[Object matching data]
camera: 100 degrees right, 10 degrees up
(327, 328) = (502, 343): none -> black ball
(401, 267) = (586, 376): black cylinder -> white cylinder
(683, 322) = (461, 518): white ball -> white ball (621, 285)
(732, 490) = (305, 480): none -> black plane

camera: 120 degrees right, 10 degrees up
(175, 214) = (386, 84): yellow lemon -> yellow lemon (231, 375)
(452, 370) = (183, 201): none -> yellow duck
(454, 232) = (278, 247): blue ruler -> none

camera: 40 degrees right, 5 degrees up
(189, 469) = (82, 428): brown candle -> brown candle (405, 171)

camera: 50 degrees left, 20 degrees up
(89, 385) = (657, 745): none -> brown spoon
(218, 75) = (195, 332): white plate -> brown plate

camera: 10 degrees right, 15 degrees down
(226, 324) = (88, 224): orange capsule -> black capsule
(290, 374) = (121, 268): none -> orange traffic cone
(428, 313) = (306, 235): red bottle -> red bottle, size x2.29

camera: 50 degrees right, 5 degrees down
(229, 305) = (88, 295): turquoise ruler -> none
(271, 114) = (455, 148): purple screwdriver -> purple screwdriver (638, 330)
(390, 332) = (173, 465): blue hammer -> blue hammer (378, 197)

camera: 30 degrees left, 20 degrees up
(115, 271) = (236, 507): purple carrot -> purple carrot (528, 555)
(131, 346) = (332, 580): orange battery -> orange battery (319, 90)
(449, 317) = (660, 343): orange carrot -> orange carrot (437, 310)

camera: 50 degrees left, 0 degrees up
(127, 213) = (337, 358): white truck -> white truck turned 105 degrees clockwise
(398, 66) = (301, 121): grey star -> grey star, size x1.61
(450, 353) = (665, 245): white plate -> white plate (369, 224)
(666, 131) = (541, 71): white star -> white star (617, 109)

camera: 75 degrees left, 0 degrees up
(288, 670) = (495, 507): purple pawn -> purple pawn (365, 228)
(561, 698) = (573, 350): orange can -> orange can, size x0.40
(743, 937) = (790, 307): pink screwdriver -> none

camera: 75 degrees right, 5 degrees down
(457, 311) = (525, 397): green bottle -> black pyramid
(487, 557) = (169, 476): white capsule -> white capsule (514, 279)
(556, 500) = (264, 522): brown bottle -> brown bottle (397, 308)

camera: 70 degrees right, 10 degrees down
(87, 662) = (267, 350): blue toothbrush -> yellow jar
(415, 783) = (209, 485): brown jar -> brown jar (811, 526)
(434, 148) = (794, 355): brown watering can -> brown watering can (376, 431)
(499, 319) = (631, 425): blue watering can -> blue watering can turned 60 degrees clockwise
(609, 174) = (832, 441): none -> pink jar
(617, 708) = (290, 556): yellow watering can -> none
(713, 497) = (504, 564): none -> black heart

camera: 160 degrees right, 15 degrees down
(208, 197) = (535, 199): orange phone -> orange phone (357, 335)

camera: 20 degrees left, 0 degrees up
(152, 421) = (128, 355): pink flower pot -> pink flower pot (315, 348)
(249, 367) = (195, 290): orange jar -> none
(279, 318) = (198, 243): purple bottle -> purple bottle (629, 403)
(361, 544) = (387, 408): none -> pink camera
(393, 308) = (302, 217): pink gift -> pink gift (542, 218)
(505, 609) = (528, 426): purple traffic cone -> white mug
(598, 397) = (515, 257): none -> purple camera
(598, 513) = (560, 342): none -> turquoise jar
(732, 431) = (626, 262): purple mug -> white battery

Exercise description
Some lines in the records may hold "right"; state how many do, and give no more than that number.

Result of the task
8